▶ **Work item**: Stop after the line that contains "(491, 199) = (560, 192): grey bottle -> none"; until then, restate each line of the entries word for word from the very first.

[[ Entries provided open ]]

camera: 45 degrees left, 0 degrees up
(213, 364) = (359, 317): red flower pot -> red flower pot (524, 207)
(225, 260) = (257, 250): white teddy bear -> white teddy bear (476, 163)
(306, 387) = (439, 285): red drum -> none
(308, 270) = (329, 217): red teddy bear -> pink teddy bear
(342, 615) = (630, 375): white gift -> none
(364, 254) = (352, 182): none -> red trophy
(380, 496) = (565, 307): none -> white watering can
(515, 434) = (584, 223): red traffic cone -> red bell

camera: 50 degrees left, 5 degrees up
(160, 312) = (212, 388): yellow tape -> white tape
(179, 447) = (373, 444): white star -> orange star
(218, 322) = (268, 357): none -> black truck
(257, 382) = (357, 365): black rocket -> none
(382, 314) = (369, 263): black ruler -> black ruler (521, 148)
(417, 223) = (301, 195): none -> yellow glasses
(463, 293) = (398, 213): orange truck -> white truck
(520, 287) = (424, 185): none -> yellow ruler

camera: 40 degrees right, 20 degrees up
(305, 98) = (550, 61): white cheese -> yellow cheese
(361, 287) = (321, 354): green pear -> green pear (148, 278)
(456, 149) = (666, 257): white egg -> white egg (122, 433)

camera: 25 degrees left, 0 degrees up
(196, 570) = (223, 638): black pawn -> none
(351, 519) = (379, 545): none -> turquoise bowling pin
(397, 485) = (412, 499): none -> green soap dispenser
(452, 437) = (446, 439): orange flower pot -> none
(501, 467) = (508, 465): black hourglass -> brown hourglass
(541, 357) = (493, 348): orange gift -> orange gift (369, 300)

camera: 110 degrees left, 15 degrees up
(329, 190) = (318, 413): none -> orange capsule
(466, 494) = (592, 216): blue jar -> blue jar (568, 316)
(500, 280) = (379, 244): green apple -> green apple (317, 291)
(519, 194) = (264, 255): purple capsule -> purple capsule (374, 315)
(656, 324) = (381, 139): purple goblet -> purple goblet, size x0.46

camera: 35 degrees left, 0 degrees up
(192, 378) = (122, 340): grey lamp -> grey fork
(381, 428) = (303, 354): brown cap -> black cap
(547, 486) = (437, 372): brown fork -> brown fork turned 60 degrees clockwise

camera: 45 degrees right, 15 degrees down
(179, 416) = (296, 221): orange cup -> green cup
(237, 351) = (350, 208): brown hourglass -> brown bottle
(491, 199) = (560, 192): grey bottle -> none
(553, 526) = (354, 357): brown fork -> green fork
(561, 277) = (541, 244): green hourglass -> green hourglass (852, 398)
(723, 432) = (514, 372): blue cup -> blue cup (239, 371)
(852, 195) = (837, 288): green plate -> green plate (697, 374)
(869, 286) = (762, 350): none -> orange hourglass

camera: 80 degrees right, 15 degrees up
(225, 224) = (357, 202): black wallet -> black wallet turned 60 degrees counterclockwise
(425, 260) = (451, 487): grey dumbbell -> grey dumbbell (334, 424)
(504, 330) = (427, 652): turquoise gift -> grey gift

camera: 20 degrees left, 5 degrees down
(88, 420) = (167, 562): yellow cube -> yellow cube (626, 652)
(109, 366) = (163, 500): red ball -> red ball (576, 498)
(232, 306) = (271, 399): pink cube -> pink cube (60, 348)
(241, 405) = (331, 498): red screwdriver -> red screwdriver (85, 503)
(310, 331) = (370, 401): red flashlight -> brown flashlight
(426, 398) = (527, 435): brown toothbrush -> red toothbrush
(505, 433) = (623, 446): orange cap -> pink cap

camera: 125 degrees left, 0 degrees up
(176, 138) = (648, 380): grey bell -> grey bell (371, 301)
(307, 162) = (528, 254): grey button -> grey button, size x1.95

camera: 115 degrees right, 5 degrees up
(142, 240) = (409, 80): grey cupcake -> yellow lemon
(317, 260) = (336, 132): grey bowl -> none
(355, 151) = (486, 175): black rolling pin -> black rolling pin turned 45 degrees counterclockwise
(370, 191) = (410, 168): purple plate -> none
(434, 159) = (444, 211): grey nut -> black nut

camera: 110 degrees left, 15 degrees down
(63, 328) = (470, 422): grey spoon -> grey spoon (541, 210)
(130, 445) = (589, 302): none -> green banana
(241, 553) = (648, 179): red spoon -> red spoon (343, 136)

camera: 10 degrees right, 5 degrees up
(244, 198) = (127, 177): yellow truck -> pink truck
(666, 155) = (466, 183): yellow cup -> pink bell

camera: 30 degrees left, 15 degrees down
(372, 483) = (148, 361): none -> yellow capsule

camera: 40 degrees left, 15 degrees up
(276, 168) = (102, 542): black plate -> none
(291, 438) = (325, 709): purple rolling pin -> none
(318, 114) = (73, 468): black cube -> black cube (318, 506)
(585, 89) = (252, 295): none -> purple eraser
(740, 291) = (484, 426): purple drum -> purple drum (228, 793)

[[ Entries provided closed ]]

▶ **Written reply**:
camera: 45 degrees left, 0 degrees up
(213, 364) = (359, 317): red flower pot -> red flower pot (524, 207)
(225, 260) = (257, 250): white teddy bear -> white teddy bear (476, 163)
(306, 387) = (439, 285): red drum -> none
(308, 270) = (329, 217): red teddy bear -> pink teddy bear
(342, 615) = (630, 375): white gift -> none
(364, 254) = (352, 182): none -> red trophy
(380, 496) = (565, 307): none -> white watering can
(515, 434) = (584, 223): red traffic cone -> red bell

camera: 50 degrees left, 5 degrees up
(160, 312) = (212, 388): yellow tape -> white tape
(179, 447) = (373, 444): white star -> orange star
(218, 322) = (268, 357): none -> black truck
(257, 382) = (357, 365): black rocket -> none
(382, 314) = (369, 263): black ruler -> black ruler (521, 148)
(417, 223) = (301, 195): none -> yellow glasses
(463, 293) = (398, 213): orange truck -> white truck
(520, 287) = (424, 185): none -> yellow ruler

camera: 40 degrees right, 20 degrees up
(305, 98) = (550, 61): white cheese -> yellow cheese
(361, 287) = (321, 354): green pear -> green pear (148, 278)
(456, 149) = (666, 257): white egg -> white egg (122, 433)

camera: 25 degrees left, 0 degrees up
(196, 570) = (223, 638): black pawn -> none
(351, 519) = (379, 545): none -> turquoise bowling pin
(397, 485) = (412, 499): none -> green soap dispenser
(452, 437) = (446, 439): orange flower pot -> none
(501, 467) = (508, 465): black hourglass -> brown hourglass
(541, 357) = (493, 348): orange gift -> orange gift (369, 300)

camera: 110 degrees left, 15 degrees up
(329, 190) = (318, 413): none -> orange capsule
(466, 494) = (592, 216): blue jar -> blue jar (568, 316)
(500, 280) = (379, 244): green apple -> green apple (317, 291)
(519, 194) = (264, 255): purple capsule -> purple capsule (374, 315)
(656, 324) = (381, 139): purple goblet -> purple goblet, size x0.46

camera: 35 degrees left, 0 degrees up
(192, 378) = (122, 340): grey lamp -> grey fork
(381, 428) = (303, 354): brown cap -> black cap
(547, 486) = (437, 372): brown fork -> brown fork turned 60 degrees clockwise

camera: 45 degrees right, 15 degrees down
(179, 416) = (296, 221): orange cup -> green cup
(237, 351) = (350, 208): brown hourglass -> brown bottle
(491, 199) = (560, 192): grey bottle -> none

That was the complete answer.